### Prompt
Each line of the records is to be returned verbatim, with the images omitted.

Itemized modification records
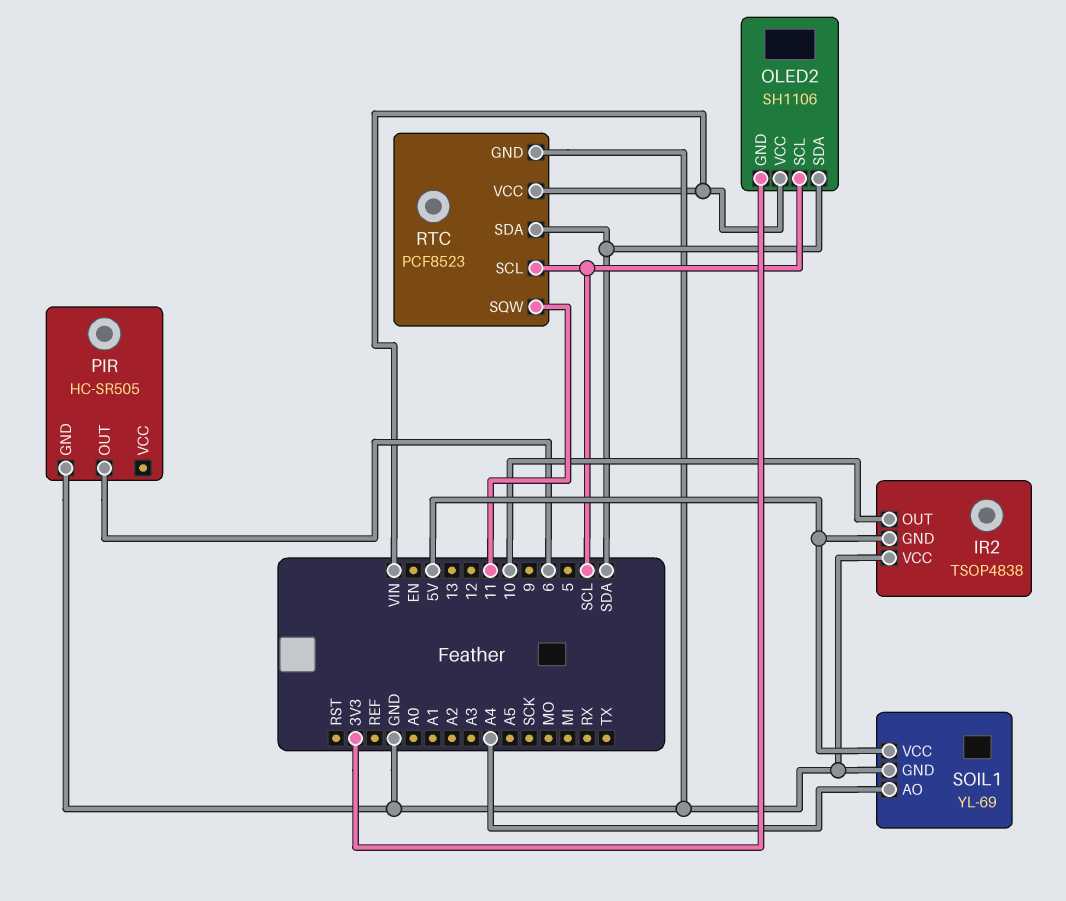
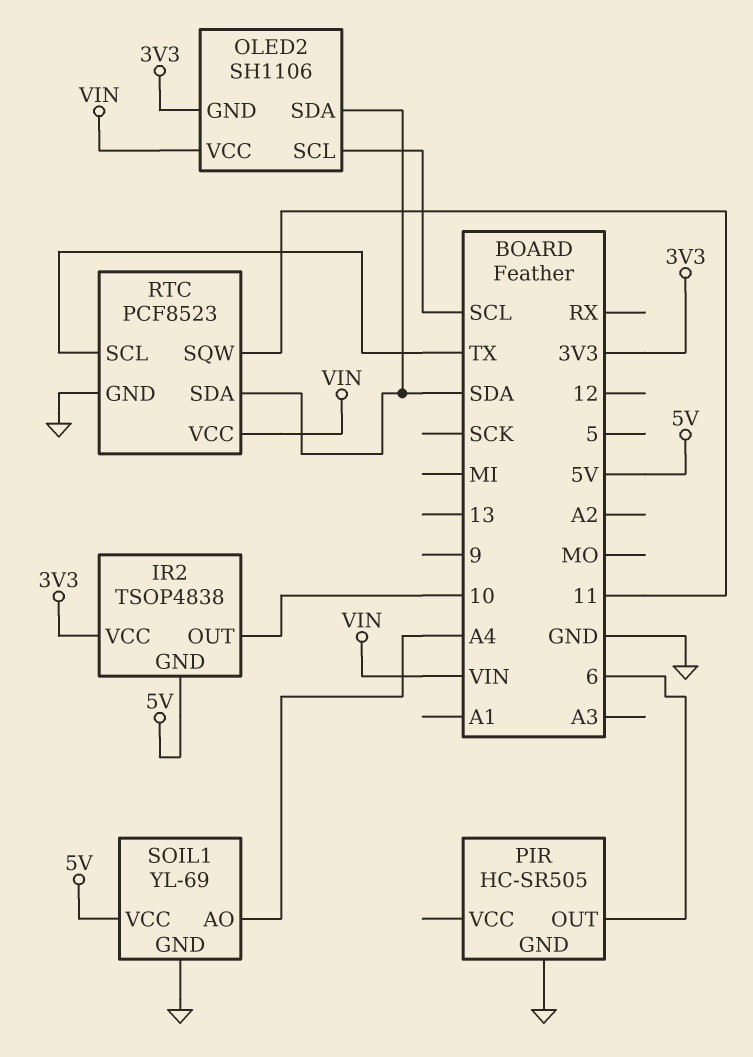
IR2 pin VCC: GND -> 3V3
RTC pin SCL: SCL -> TX

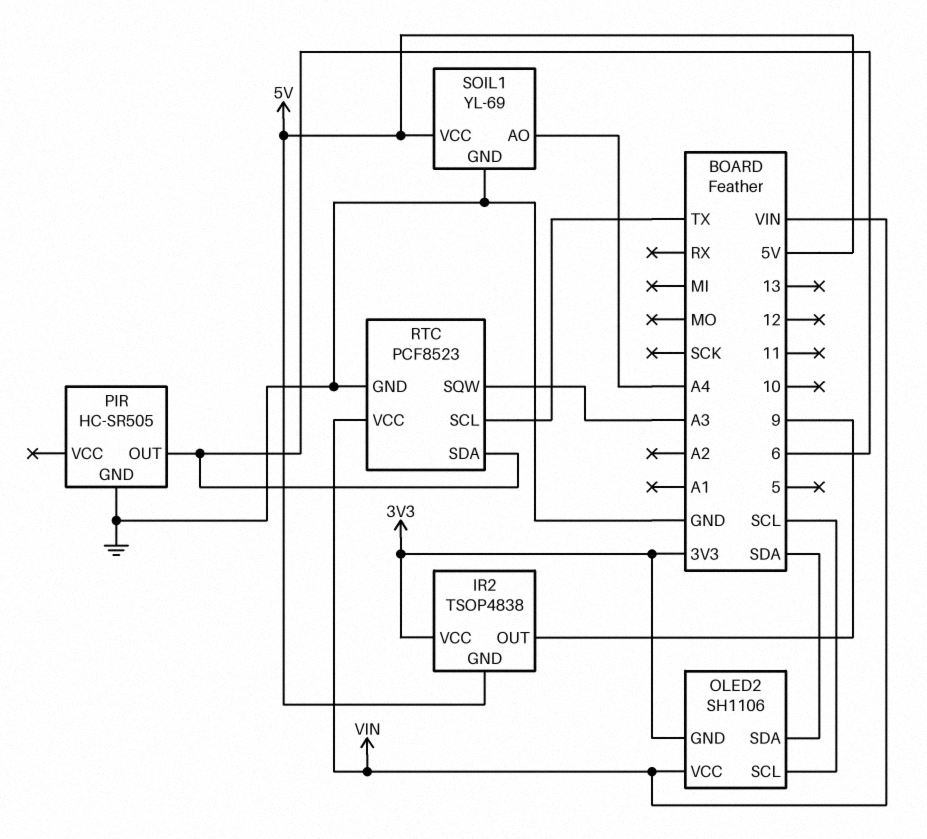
IR2 pin OUT: 10 -> 9
RTC pin SDA: SDA -> 6
RTC pin SQW: 11 -> A3

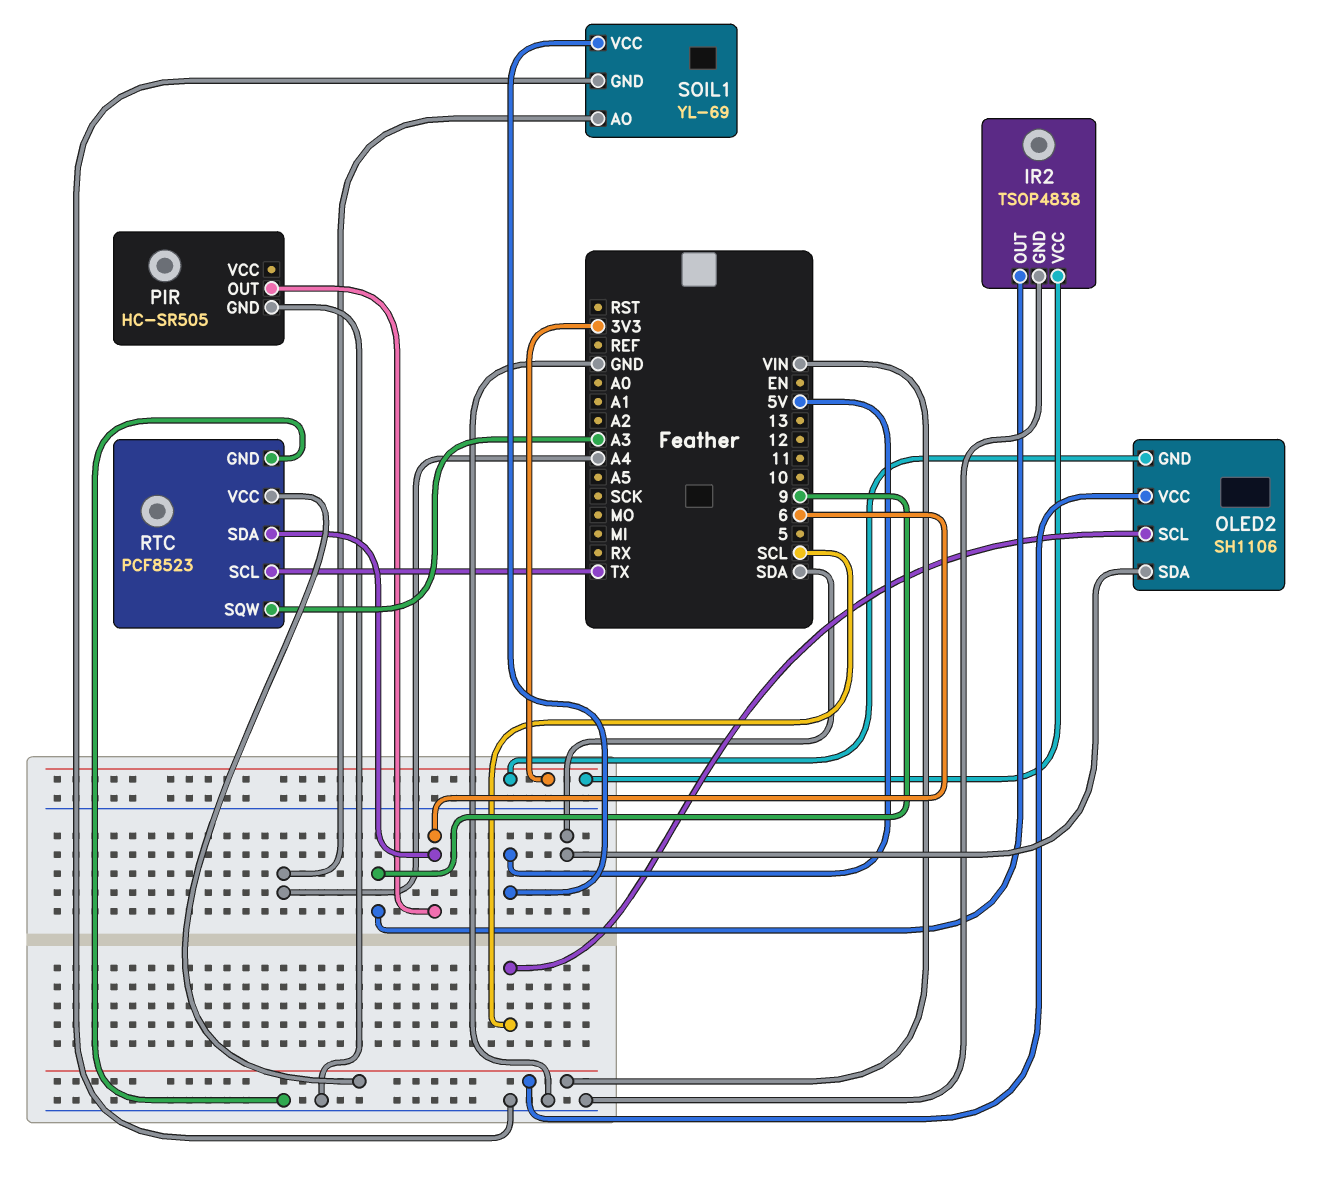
IR2 pin GND: 5V -> GND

### Written response
IR2 pin VCC: GND -> 3V3
RTC pin SCL: SCL -> TX

IR2 pin OUT: 10 -> 9
RTC pin SDA: SDA -> 6
RTC pin SQW: 11 -> A3

IR2 pin GND: 5V -> GND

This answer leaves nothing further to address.